| Problem statement |
Output all of the data exactly as it appears, but leave out any pictures it contains.

| Source data |
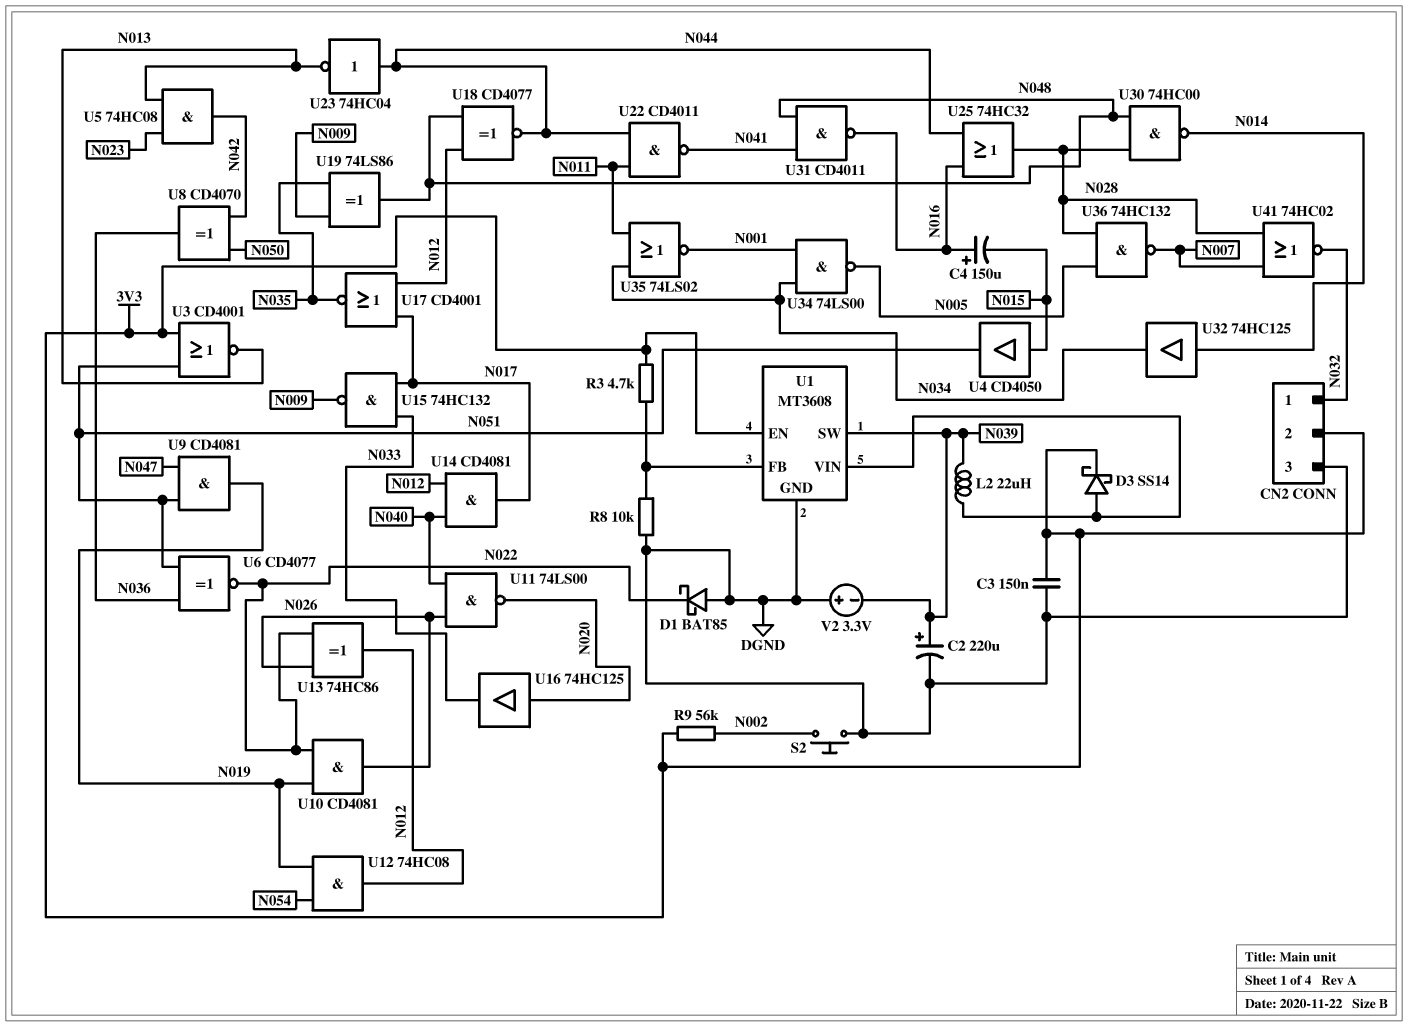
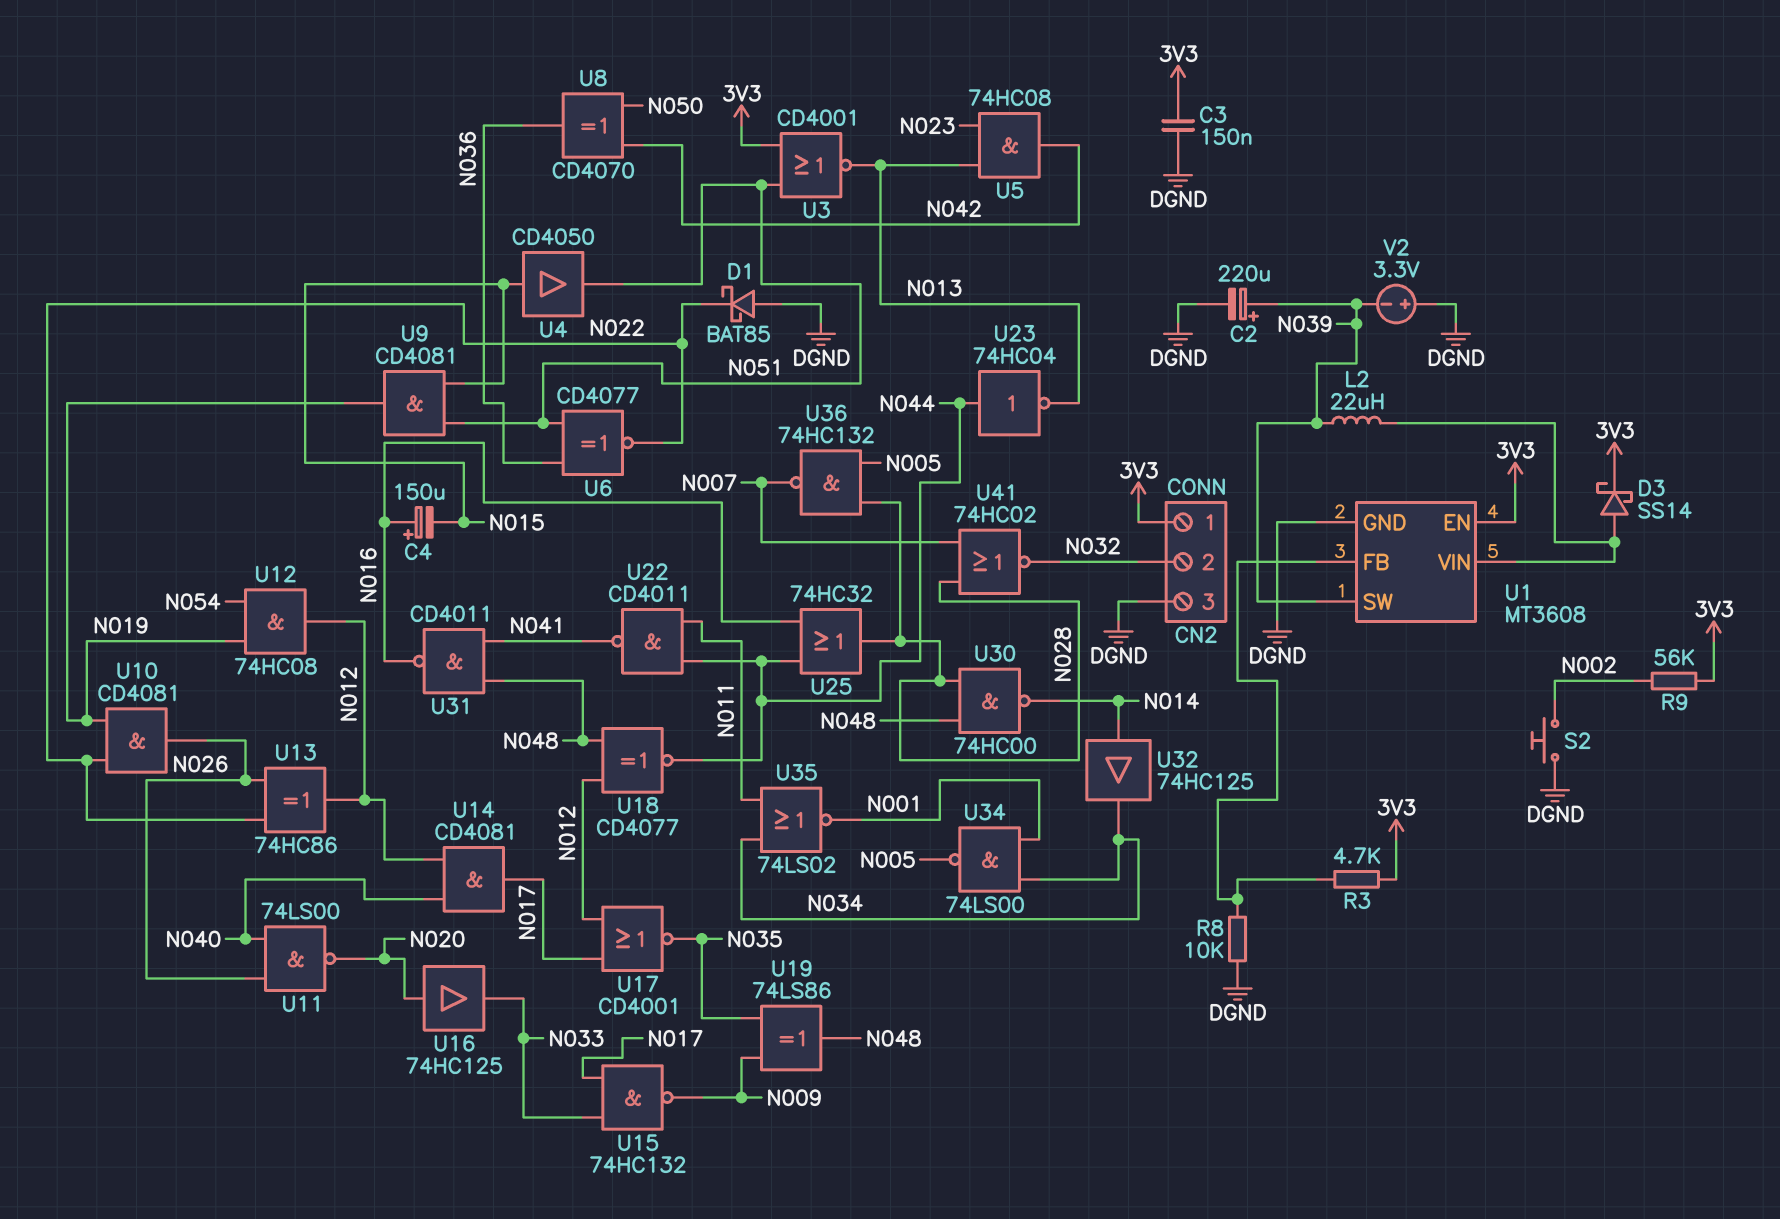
CN2 pin 1: N032 -> 3V3
CN2 pin 2: 3V3 -> N032
U9: AND CD4081 (in N047, in N051, out N019) -> AND CD4081 (in N015, in N051, out N019)

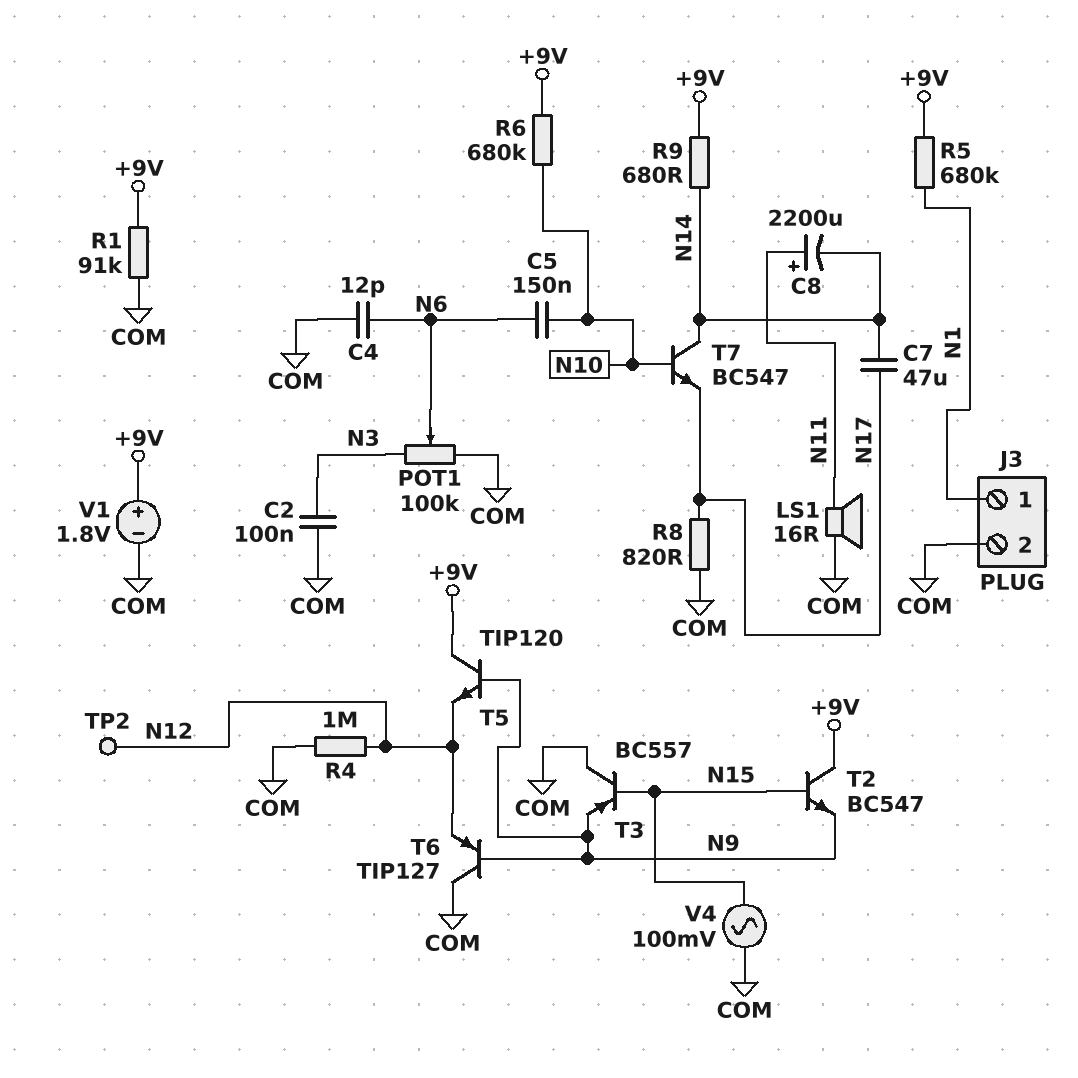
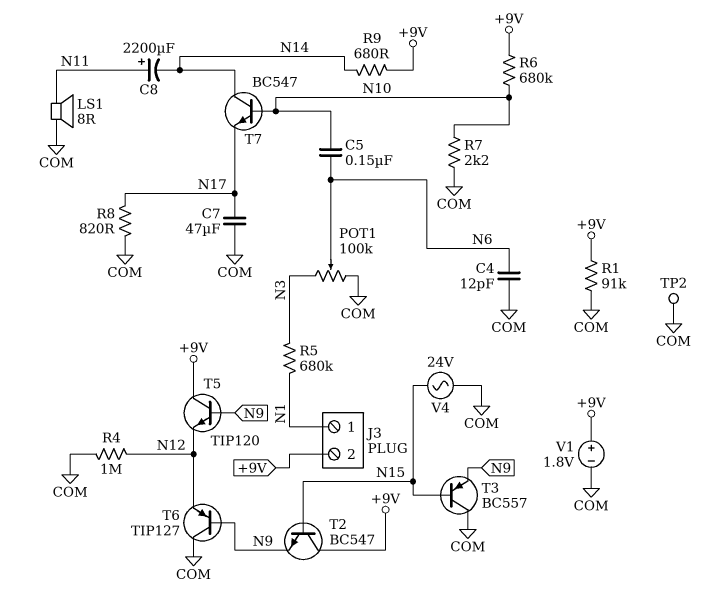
C2: 100nF (COM, N3) -> none
C7: 47uF (N14, N17) -> 47uF (COM, N17)
J3 pin 2: COM -> +9V
LS1: speaker 16R (COM, N11) -> speaker 8R (COM, N11)
R5: 680k (+9V, N1) -> 680k (N1, N3)
R7: none -> 2.2k (COM, N10)
TP2: test point (N12) -> test point (COM)
V4: AC 100mV (COM, N15) -> AC 24V (COM, N15)

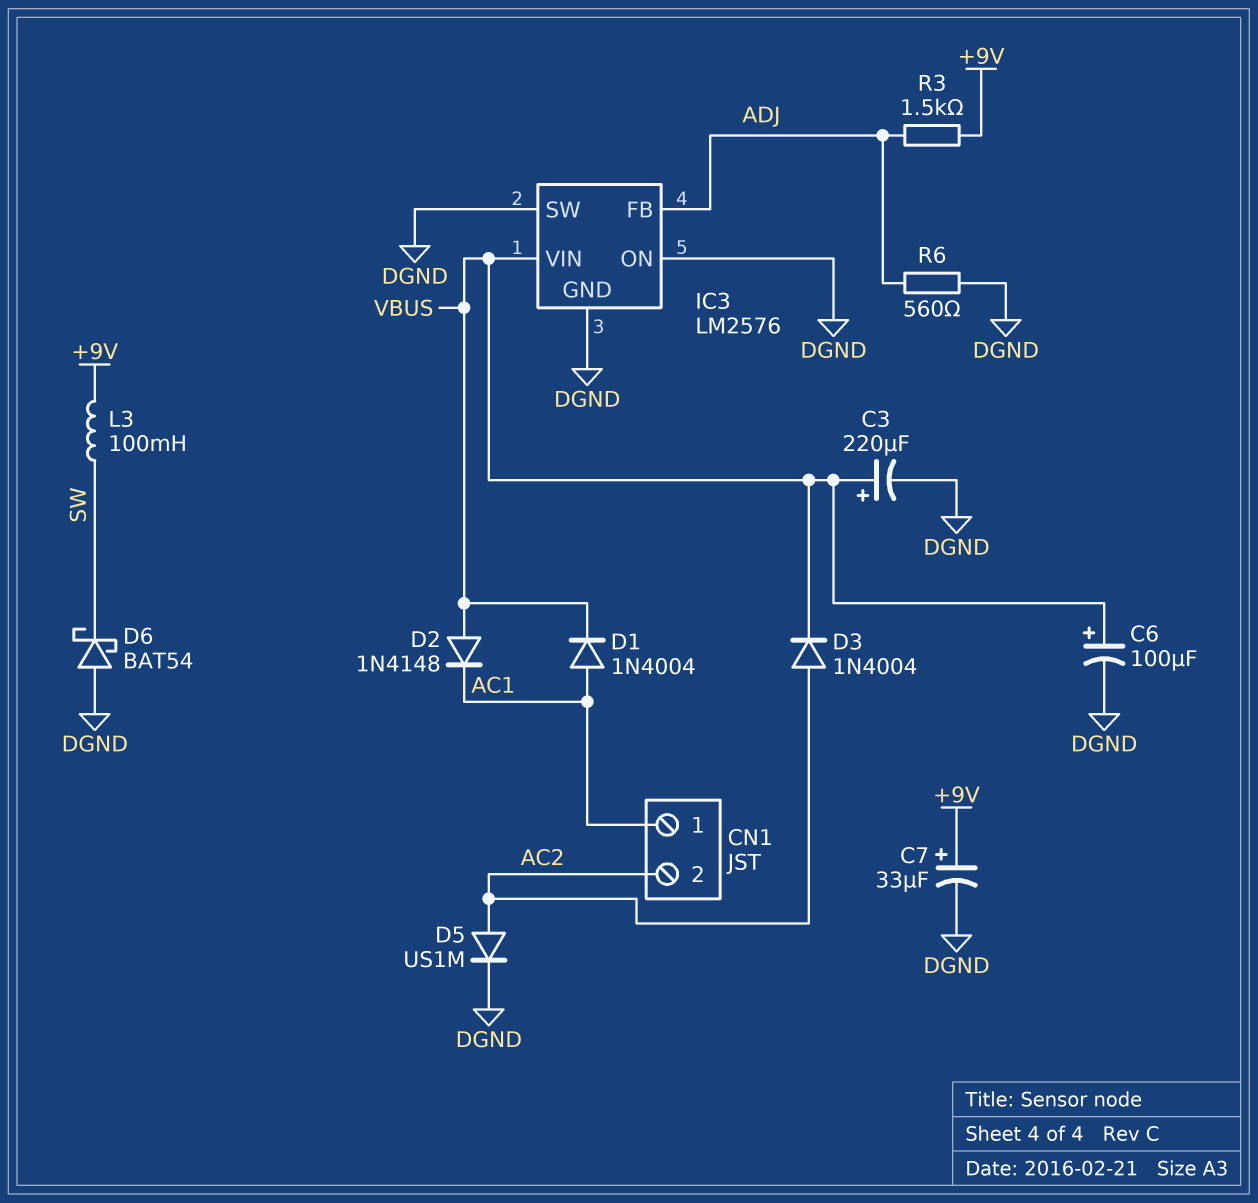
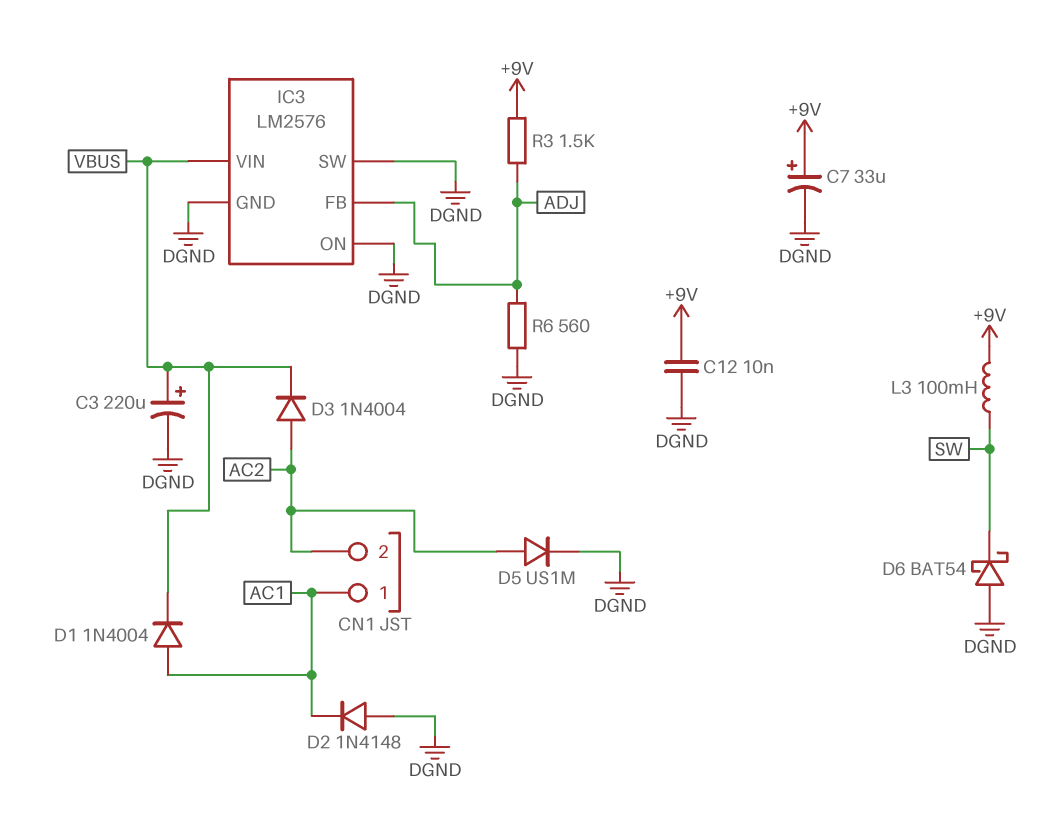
C6: 100uF (plus VBUS, minus DGND) -> none
C12: none -> 10nF (+9V, DGND)
D2: diode 1N4148 (A VBUS, K AC1) -> diode 1N4148 (A DGND, K AC1)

| Solution to the exercise |
CN2 pin 1: N032 -> 3V3
CN2 pin 2: 3V3 -> N032
U9: AND CD4081 (in N047, in N051, out N019) -> AND CD4081 (in N015, in N051, out N019)

C2: 100nF (COM, N3) -> none
C7: 47uF (N14, N17) -> 47uF (COM, N17)
J3 pin 2: COM -> +9V
LS1: speaker 16R (COM, N11) -> speaker 8R (COM, N11)
R5: 680k (+9V, N1) -> 680k (N1, N3)
R7: none -> 2.2k (COM, N10)
TP2: test point (N12) -> test point (COM)
V4: AC 100mV (COM, N15) -> AC 24V (COM, N15)

C6: 100uF (plus VBUS, minus DGND) -> none
C12: none -> 10nF (+9V, DGND)
D2: diode 1N4148 (A VBUS, K AC1) -> diode 1N4148 (A DGND, K AC1)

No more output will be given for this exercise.